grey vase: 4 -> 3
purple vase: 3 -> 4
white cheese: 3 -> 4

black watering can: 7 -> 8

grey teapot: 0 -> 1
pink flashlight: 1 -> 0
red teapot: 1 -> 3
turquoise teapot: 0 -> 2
==
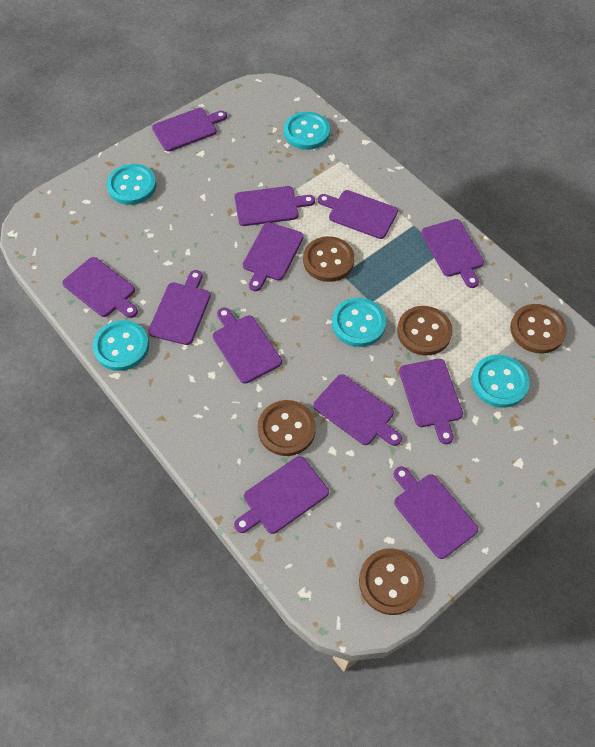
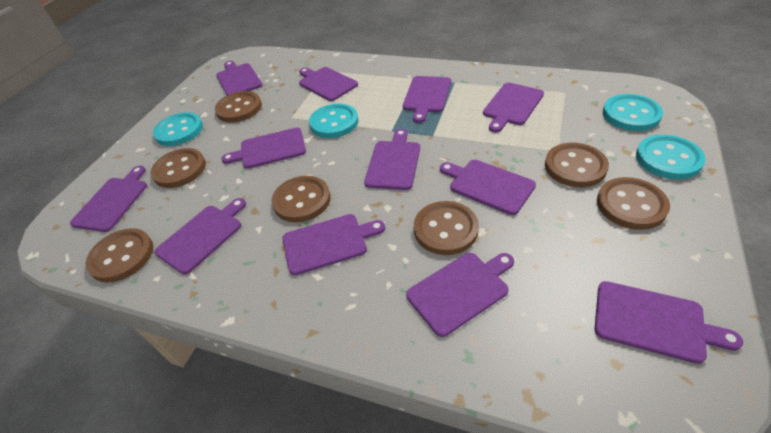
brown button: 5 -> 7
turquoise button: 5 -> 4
--
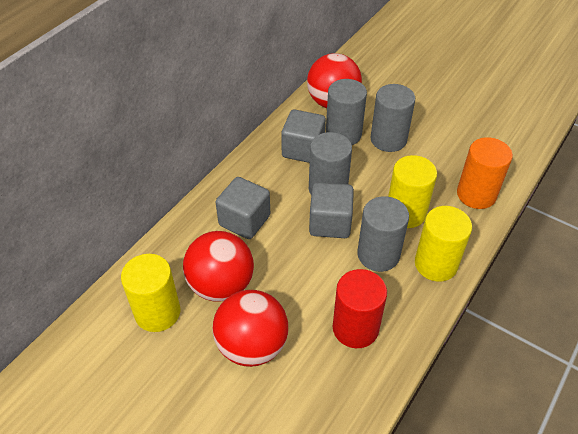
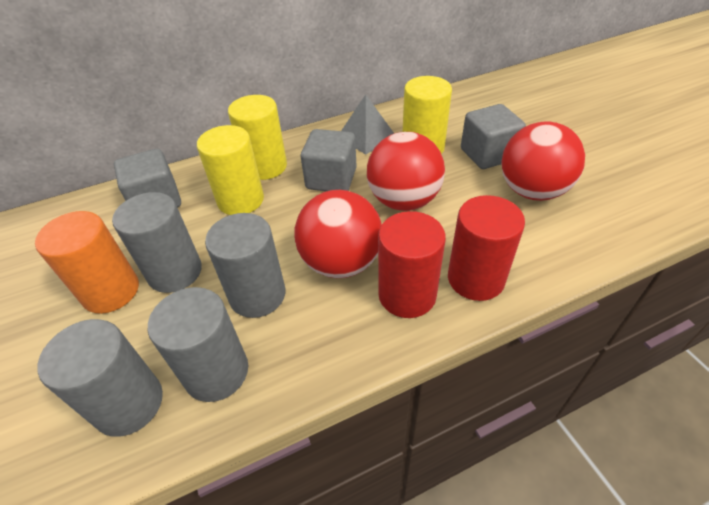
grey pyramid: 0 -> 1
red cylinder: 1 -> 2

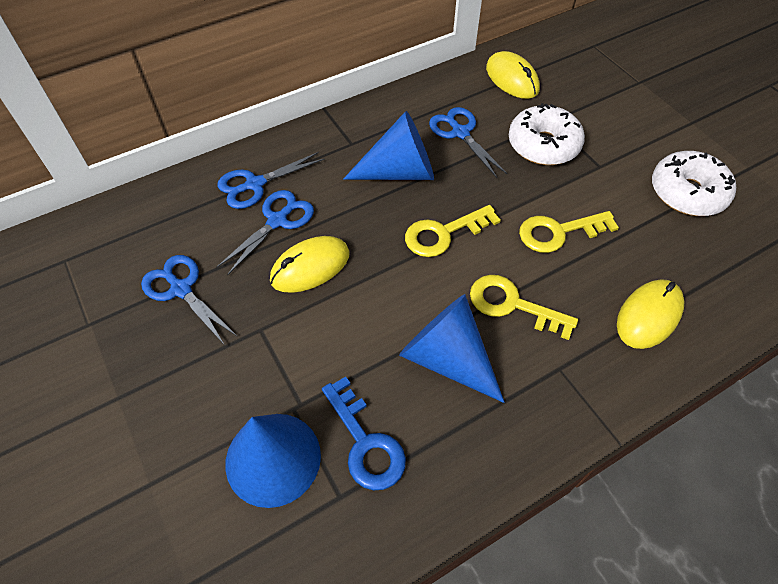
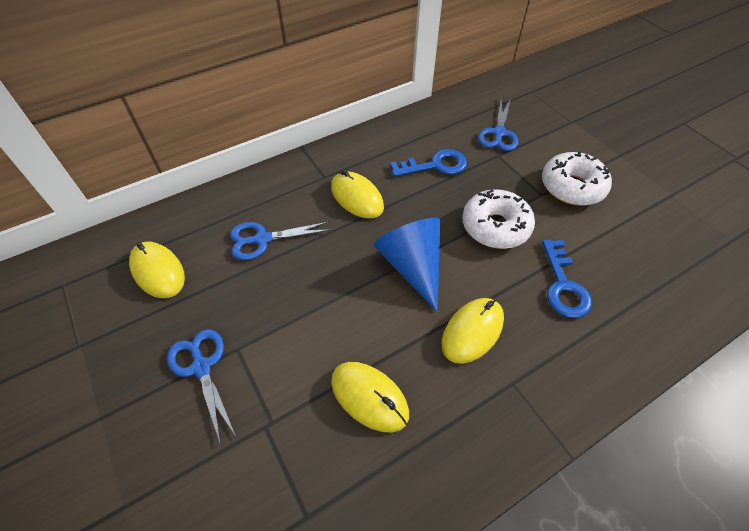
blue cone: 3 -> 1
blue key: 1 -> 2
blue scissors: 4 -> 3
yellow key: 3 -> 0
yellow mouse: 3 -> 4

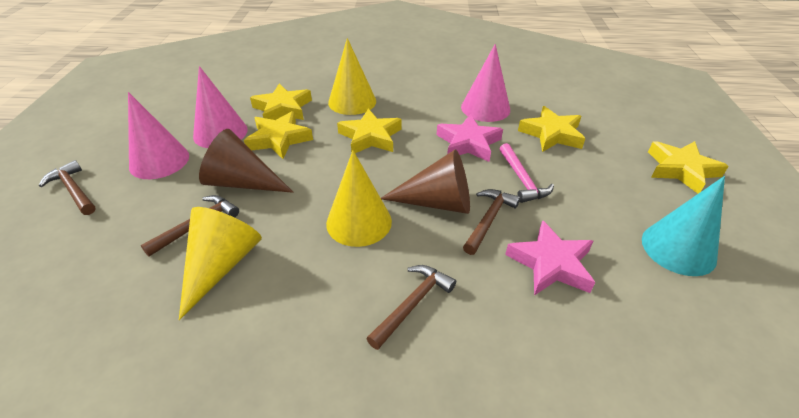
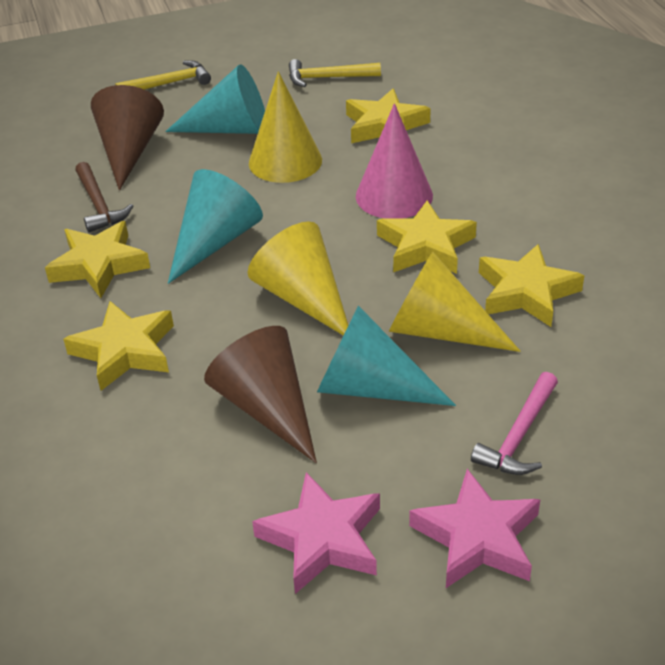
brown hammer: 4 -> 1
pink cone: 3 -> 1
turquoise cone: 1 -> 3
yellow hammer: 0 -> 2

Instructions to follow:
Reproduce the entries exactly, from the line with "blue cone: 3 -> 1" to the line with "yellow hammer: 0 -> 2", both lines included, keeping no pictures.

Exercise output:
blue cone: 3 -> 1
blue key: 1 -> 2
blue scissors: 4 -> 3
yellow key: 3 -> 0
yellow mouse: 3 -> 4

brown hammer: 4 -> 1
pink cone: 3 -> 1
turquoise cone: 1 -> 3
yellow hammer: 0 -> 2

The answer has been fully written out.